• [PROBLEM DETAILS]:
Starting at the line that holds "none -> red slope D3:E3 level 3 top D" and stopping at the line that holds "green brick H4", restate the records below word for word, with both of those lines included.

+++++

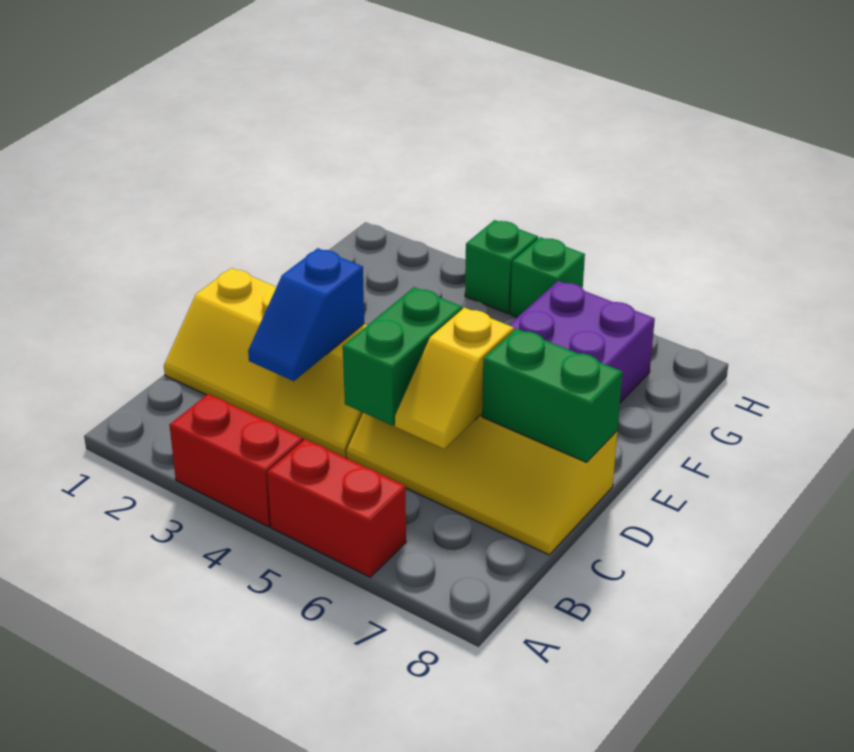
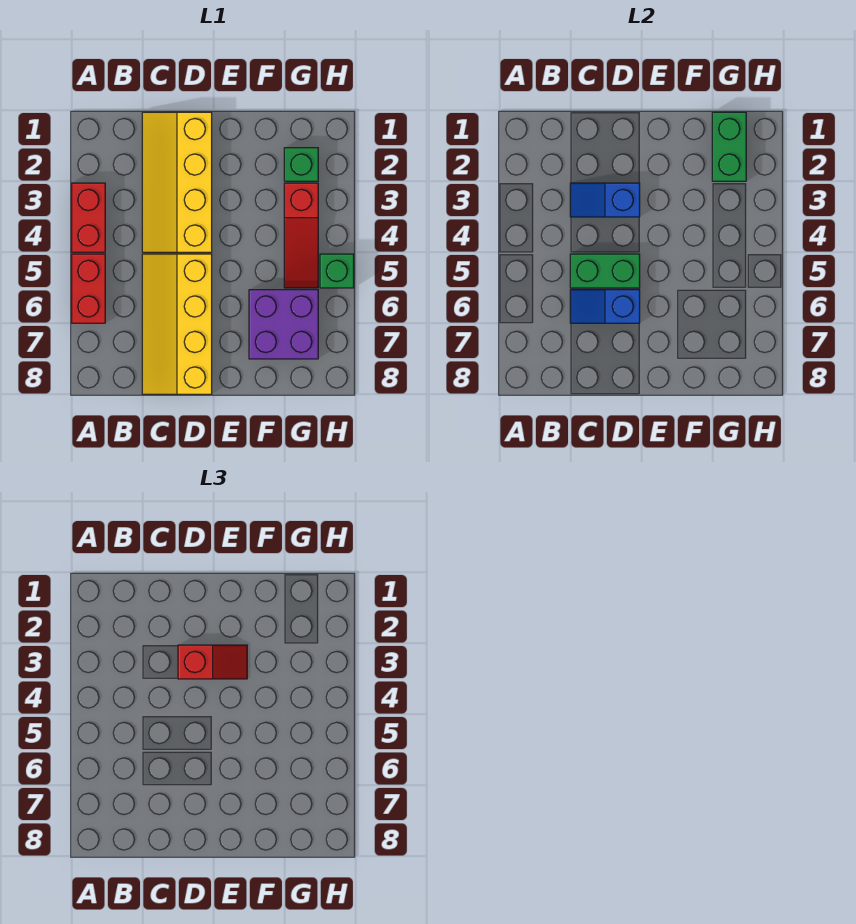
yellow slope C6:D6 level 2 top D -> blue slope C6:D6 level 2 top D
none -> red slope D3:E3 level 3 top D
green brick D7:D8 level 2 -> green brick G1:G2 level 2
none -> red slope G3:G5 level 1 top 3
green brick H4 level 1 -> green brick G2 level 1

+++++

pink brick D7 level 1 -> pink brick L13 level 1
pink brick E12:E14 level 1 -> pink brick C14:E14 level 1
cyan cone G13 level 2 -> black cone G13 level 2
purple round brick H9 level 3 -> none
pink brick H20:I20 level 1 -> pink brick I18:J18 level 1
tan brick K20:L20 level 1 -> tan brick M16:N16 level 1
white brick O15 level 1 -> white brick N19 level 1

+++++

• [PROBLEM SOLUTION]:
none -> red slope D3:E3 level 3 top D
green brick D7:D8 level 2 -> green brick G1:G2 level 2
none -> red slope G3:G5 level 1 top 3
green brick H4 level 1 -> green brick G2 level 1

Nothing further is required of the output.